• _WHAT YOU SHOULD DO_
Beginning with the first line of the data below, reproduce every line unchanged, ending with the line that holds "247, 725, 366]".

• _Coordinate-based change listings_
--

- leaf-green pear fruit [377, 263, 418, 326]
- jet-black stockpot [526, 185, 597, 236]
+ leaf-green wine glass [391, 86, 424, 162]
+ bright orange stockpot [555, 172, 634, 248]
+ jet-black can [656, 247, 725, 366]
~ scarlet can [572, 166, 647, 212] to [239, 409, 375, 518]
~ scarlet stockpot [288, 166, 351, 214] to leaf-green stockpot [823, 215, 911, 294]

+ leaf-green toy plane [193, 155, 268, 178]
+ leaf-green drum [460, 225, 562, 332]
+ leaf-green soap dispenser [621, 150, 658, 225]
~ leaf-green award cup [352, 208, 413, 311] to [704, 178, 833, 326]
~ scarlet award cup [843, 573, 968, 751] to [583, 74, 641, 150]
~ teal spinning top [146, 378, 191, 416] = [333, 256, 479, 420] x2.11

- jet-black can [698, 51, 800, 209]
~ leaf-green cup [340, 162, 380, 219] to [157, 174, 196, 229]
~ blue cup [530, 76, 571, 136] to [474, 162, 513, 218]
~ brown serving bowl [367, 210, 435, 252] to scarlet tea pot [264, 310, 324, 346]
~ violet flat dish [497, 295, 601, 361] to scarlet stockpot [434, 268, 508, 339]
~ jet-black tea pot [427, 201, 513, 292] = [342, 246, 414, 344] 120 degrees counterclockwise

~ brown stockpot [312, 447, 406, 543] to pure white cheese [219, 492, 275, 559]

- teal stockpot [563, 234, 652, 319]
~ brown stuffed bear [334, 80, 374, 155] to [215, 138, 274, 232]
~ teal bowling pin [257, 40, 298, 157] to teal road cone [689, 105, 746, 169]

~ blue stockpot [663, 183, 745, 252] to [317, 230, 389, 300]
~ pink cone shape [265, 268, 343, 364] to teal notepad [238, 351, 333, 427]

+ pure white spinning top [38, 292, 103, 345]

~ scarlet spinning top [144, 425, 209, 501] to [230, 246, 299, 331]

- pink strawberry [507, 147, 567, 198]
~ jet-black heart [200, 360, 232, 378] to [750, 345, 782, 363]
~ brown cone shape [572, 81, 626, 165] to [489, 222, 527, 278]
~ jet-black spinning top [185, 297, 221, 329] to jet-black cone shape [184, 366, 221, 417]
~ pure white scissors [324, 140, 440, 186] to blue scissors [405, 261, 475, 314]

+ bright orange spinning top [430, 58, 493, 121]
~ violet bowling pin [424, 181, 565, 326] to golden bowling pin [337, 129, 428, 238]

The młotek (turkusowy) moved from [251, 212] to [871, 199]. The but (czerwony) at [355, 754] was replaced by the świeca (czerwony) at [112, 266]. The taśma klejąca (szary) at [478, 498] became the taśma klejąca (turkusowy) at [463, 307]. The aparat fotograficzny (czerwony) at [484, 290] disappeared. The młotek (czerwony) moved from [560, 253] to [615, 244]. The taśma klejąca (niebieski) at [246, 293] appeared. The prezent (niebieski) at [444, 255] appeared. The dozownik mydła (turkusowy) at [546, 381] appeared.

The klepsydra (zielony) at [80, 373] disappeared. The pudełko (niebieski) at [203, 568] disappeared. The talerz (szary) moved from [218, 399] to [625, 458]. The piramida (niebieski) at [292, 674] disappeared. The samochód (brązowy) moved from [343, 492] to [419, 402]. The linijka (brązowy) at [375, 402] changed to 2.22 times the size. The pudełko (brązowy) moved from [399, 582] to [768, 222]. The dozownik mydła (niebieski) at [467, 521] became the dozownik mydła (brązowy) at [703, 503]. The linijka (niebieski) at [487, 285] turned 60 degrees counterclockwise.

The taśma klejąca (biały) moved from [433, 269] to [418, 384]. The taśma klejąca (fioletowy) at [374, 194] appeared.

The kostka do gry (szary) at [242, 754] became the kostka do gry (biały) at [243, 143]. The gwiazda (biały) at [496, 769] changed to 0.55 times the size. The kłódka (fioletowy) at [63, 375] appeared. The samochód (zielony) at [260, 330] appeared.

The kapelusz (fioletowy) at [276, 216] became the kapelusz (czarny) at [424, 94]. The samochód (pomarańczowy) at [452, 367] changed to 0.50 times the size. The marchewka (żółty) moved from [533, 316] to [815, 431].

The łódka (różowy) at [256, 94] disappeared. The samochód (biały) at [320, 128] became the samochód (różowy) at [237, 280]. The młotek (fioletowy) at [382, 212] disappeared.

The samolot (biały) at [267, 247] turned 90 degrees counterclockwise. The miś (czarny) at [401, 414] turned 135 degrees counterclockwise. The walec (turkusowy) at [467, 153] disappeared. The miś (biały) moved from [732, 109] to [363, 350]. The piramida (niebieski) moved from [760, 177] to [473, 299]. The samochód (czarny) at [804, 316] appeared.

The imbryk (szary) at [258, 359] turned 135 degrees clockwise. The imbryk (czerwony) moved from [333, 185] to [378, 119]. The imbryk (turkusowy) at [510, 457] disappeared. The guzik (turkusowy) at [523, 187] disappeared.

--

• _RESPONSE FOR THIS EXERCISE_
- leaf-green pear fruit [377, 263, 418, 326]
- jet-black stockpot [526, 185, 597, 236]
+ leaf-green wine glass [391, 86, 424, 162]
+ bright orange stockpot [555, 172, 634, 248]
+ jet-black can [656, 247, 725, 366]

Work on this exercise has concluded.